Beginning at the line containing "TR2: NMOS BSS138" in the material below and ending at the line containing "TR5: NPN BC547", return each line exactly and add nothing.

EXERCISE MATERIAL:
_ _ _ _
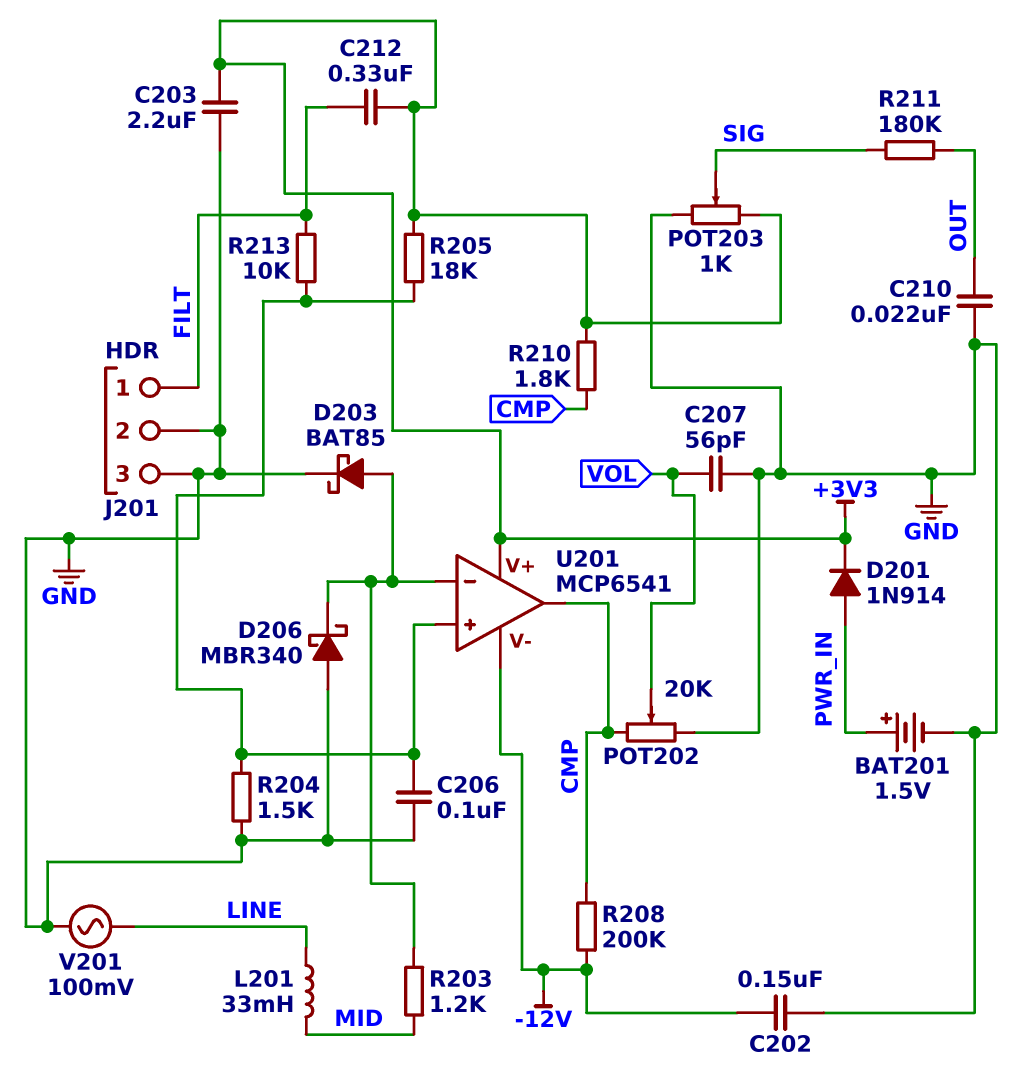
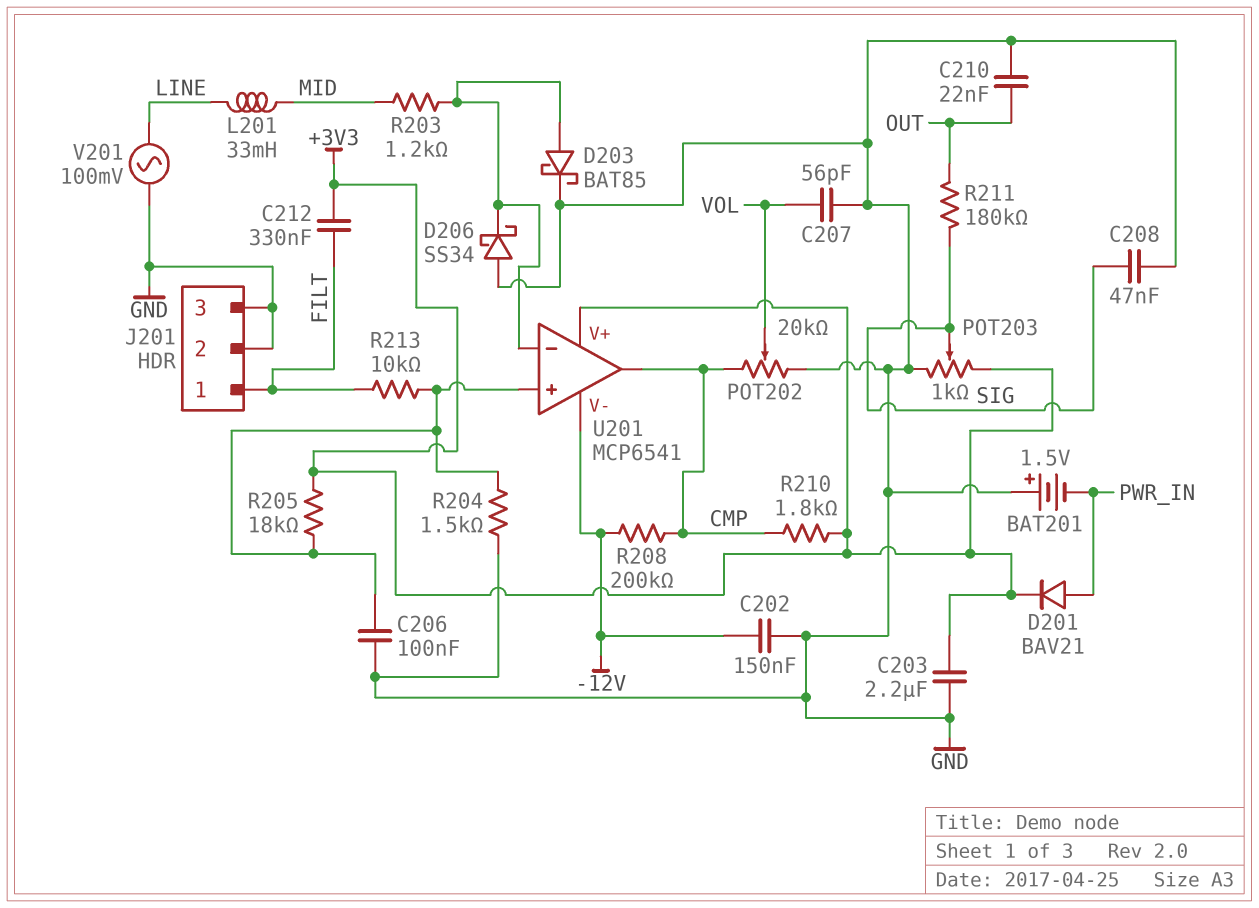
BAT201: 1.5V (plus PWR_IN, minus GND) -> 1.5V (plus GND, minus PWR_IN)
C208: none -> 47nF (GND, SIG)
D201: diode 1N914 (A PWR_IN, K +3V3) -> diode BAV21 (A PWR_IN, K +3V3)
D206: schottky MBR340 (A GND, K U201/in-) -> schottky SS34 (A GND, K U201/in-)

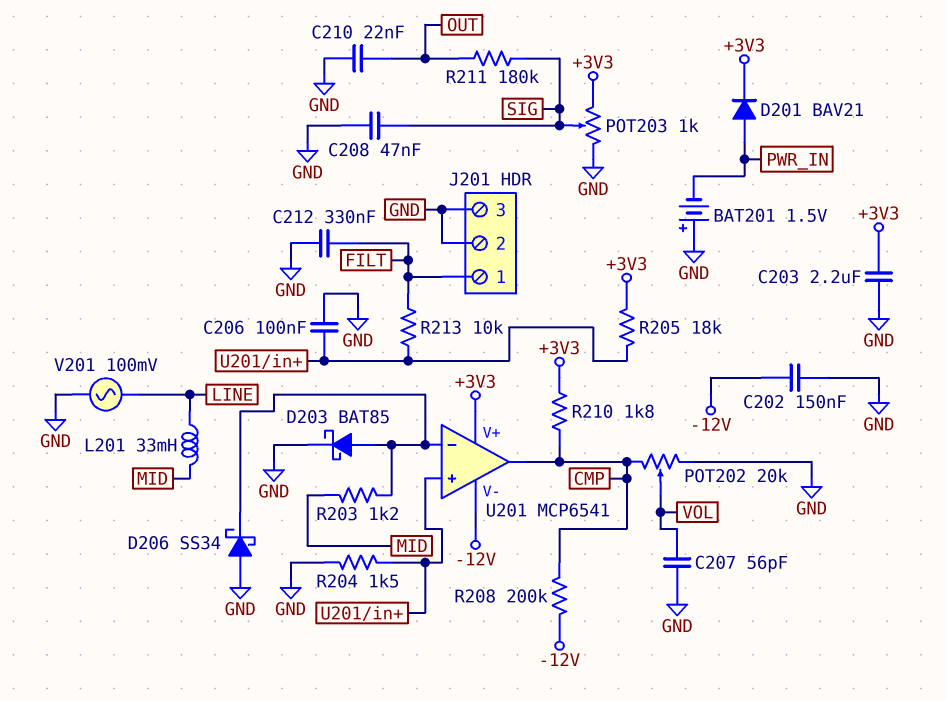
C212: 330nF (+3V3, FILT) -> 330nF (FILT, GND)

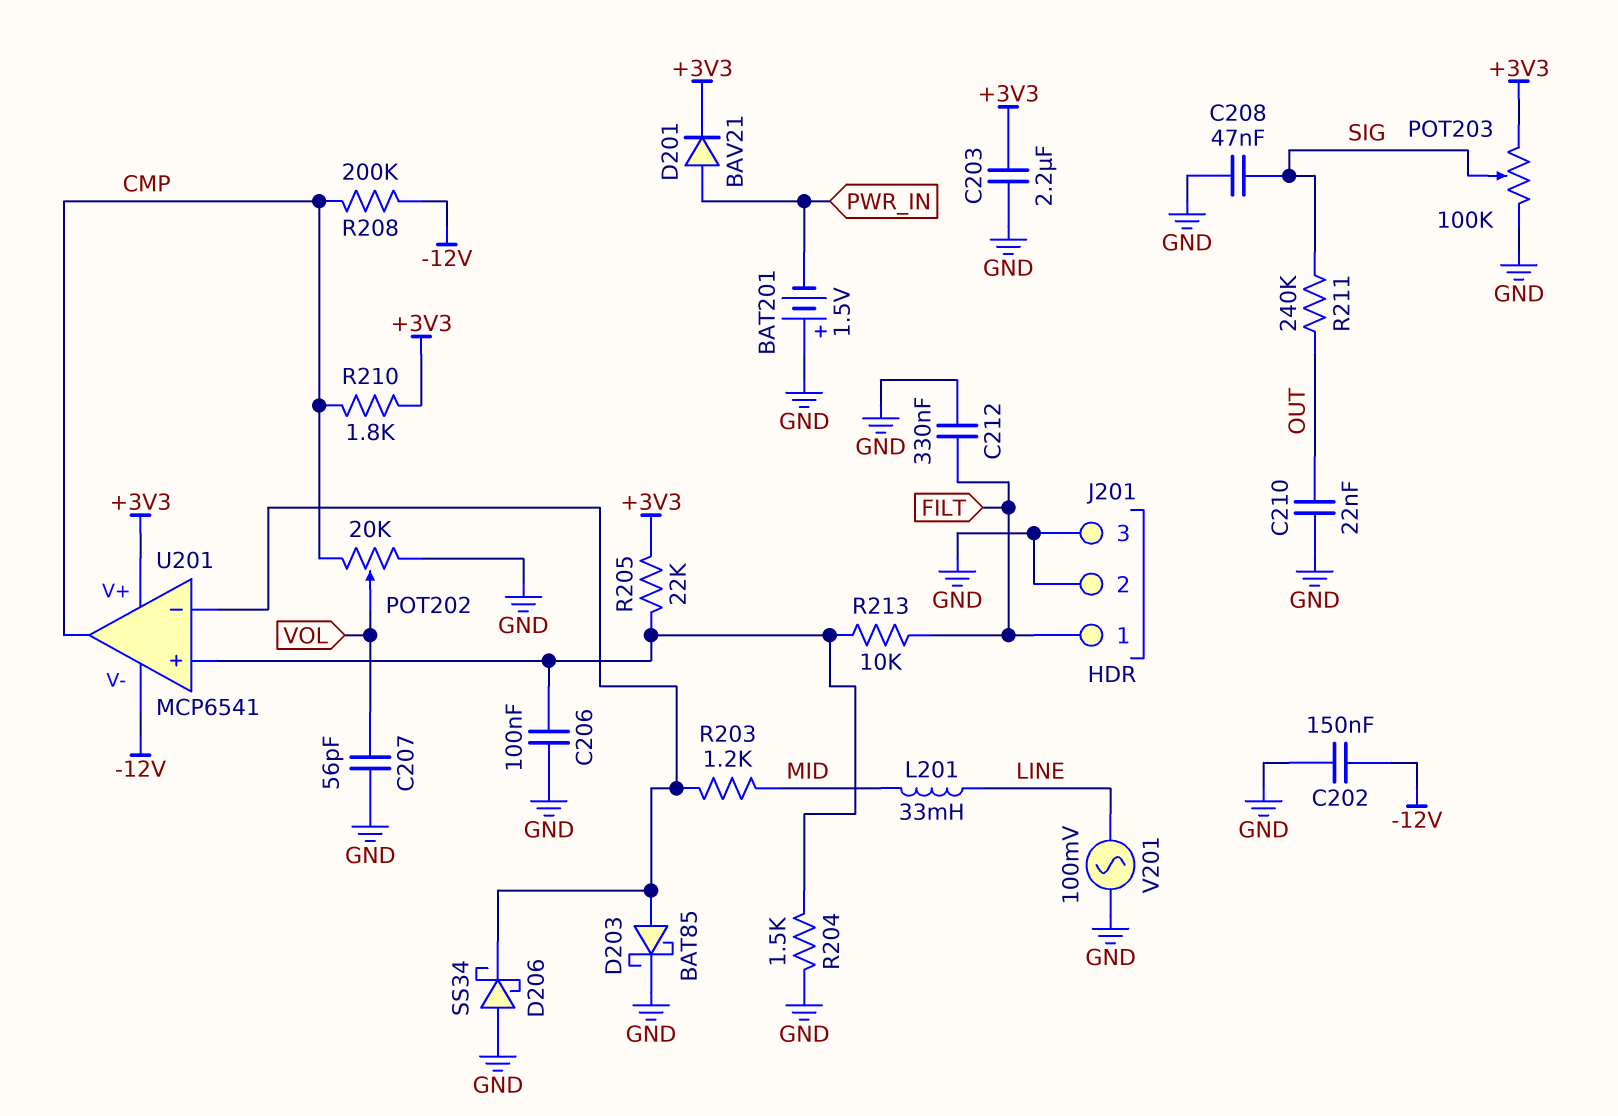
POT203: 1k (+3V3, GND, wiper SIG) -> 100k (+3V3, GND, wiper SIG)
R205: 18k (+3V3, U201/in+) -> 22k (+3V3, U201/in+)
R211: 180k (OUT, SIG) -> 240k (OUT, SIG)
_ _ _ _
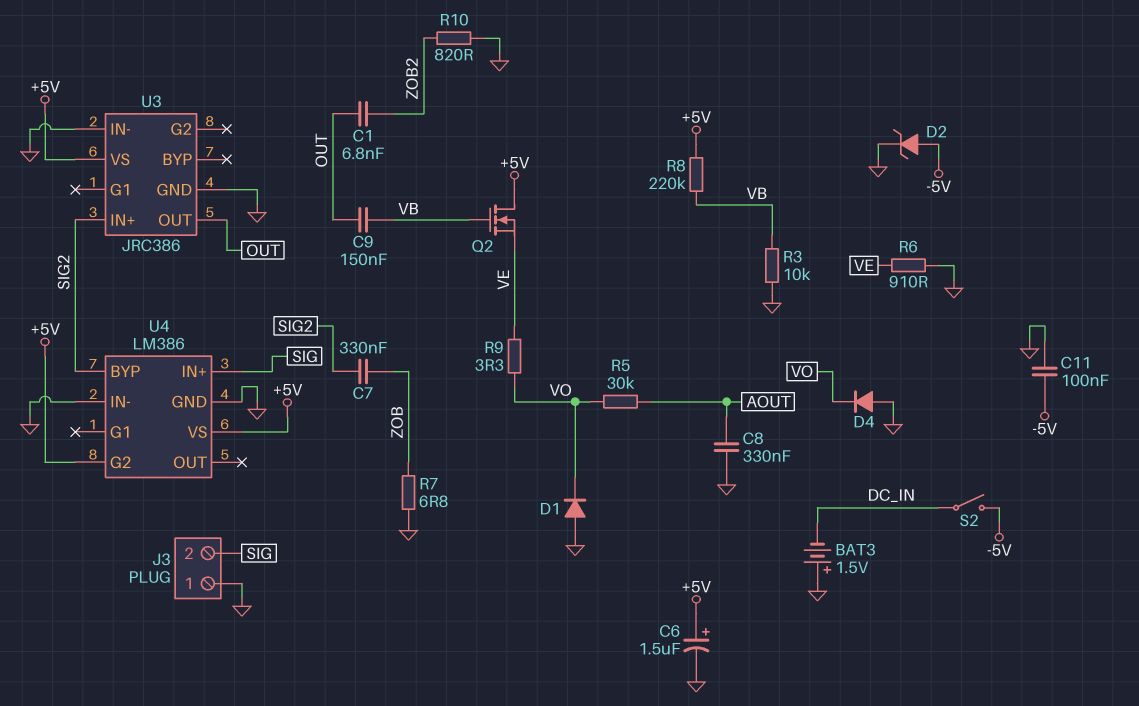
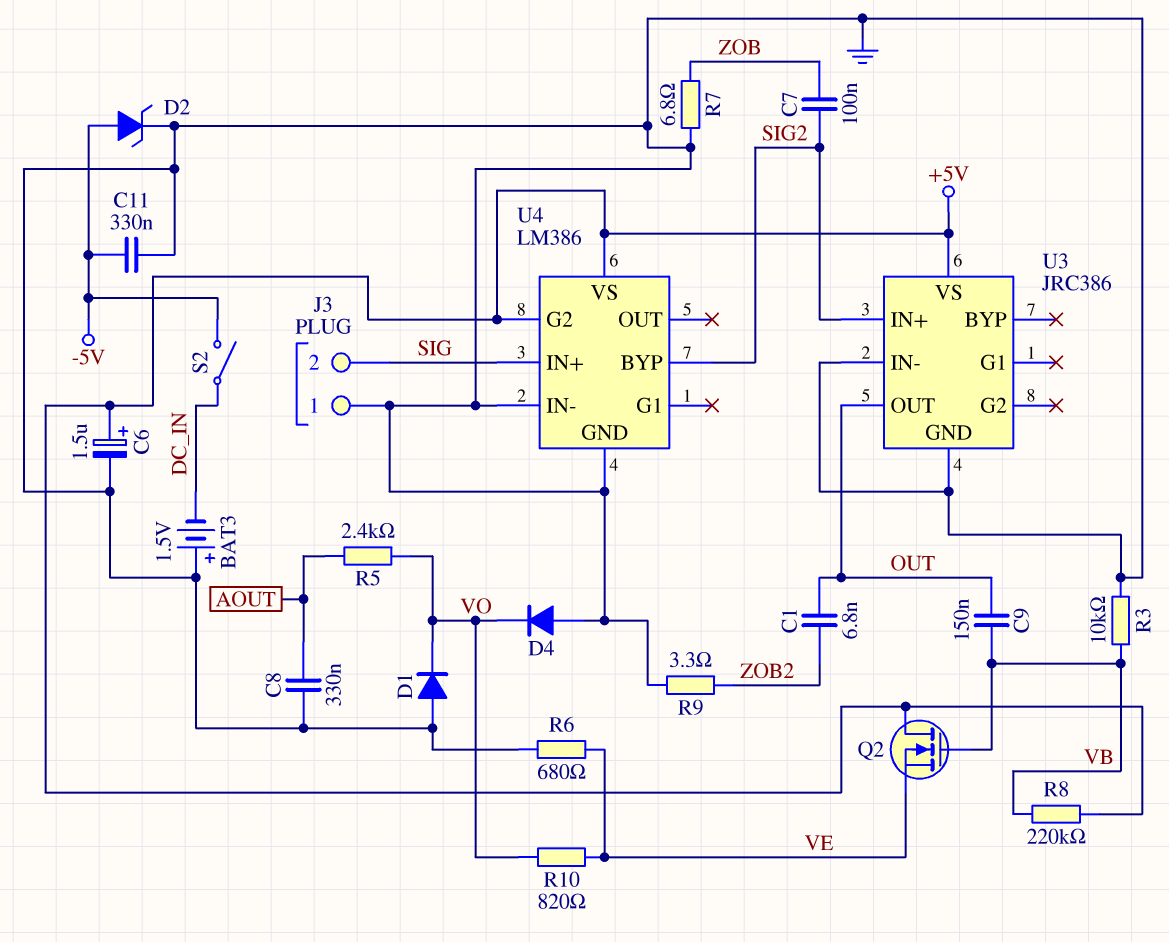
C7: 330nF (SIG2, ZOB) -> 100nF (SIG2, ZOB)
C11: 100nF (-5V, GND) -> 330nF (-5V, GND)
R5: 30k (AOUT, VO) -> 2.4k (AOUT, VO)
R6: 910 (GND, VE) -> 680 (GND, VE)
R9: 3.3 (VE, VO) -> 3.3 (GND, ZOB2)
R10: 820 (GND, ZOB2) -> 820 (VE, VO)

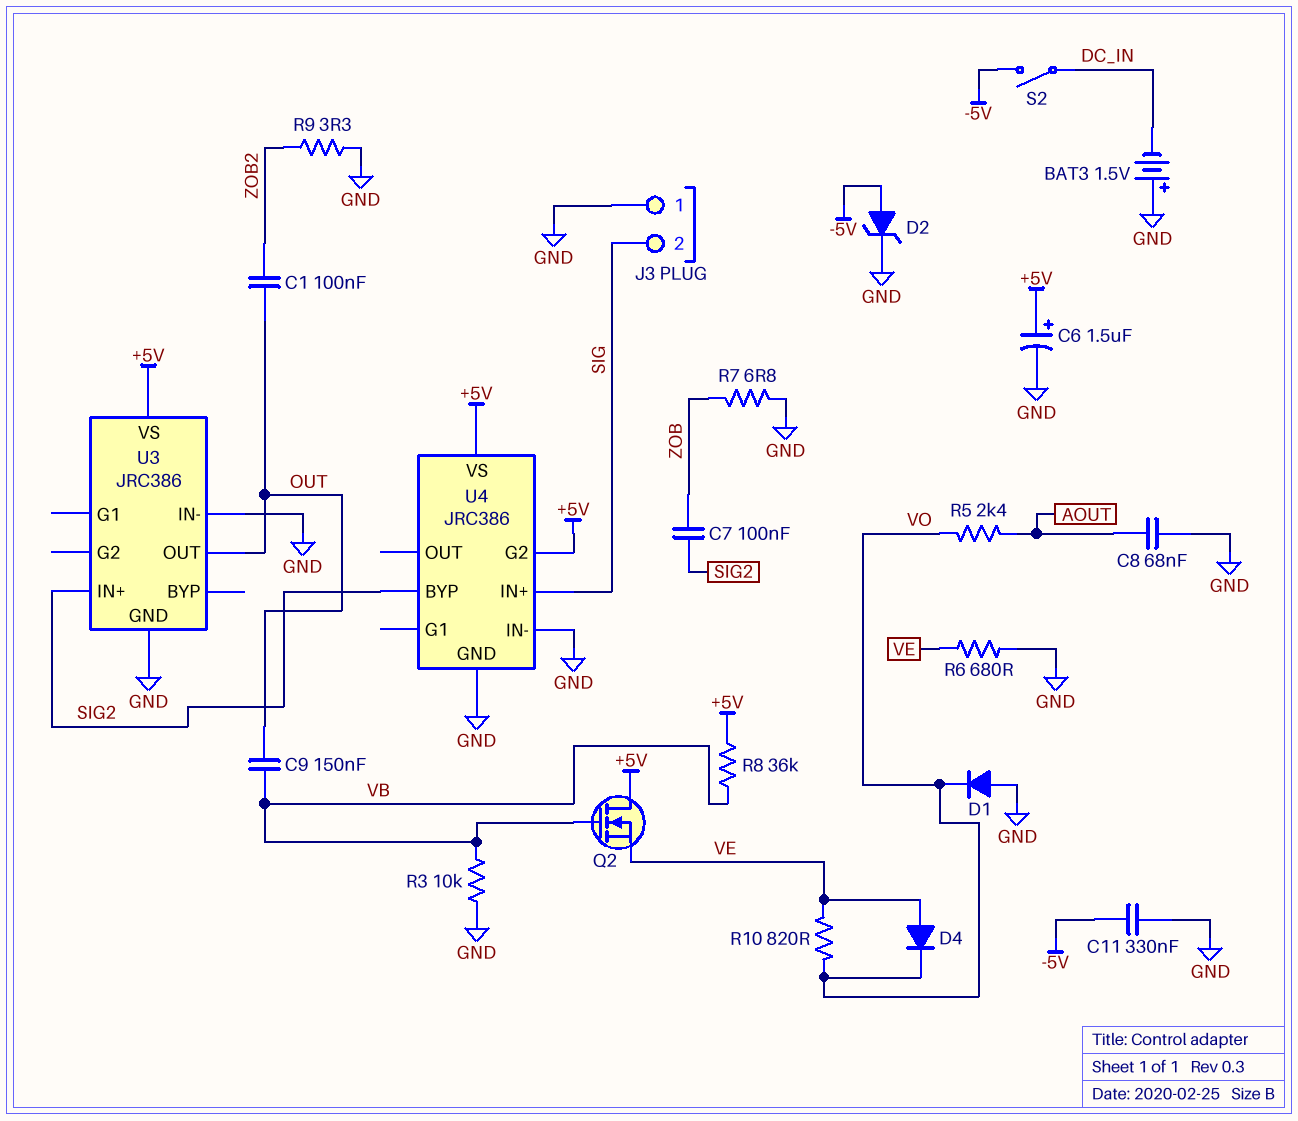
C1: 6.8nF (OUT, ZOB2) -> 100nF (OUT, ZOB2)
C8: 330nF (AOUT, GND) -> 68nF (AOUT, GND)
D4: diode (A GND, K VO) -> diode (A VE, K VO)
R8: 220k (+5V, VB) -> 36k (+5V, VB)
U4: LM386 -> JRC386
_ _ _ _
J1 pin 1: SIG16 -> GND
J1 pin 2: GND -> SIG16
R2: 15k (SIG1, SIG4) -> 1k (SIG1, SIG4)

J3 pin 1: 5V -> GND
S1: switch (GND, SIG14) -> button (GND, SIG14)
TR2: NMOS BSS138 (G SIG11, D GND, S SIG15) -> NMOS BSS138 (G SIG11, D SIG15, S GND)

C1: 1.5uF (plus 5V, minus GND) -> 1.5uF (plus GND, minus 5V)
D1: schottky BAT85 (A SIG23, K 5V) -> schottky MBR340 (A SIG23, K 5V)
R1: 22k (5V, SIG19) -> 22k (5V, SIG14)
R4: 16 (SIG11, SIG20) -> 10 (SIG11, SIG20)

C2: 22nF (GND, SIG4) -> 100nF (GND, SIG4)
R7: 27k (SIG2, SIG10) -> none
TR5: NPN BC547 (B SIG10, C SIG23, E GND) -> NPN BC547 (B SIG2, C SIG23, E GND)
_ _ _ _
EXERCISE RESULT:
TR2: NMOS BSS138 (G SIG11, D GND, S SIG15) -> NMOS BSS138 (G SIG11, D SIG15, S GND)

C1: 1.5uF (plus 5V, minus GND) -> 1.5uF (plus GND, minus 5V)
D1: schottky BAT85 (A SIG23, K 5V) -> schottky MBR340 (A SIG23, K 5V)
R1: 22k (5V, SIG19) -> 22k (5V, SIG14)
R4: 16 (SIG11, SIG20) -> 10 (SIG11, SIG20)

C2: 22nF (GND, SIG4) -> 100nF (GND, SIG4)
R7: 27k (SIG2, SIG10) -> none
TR5: NPN BC547 (B SIG10, C SIG23, E GND) -> NPN BC547 (B SIG2, C SIG23, E GND)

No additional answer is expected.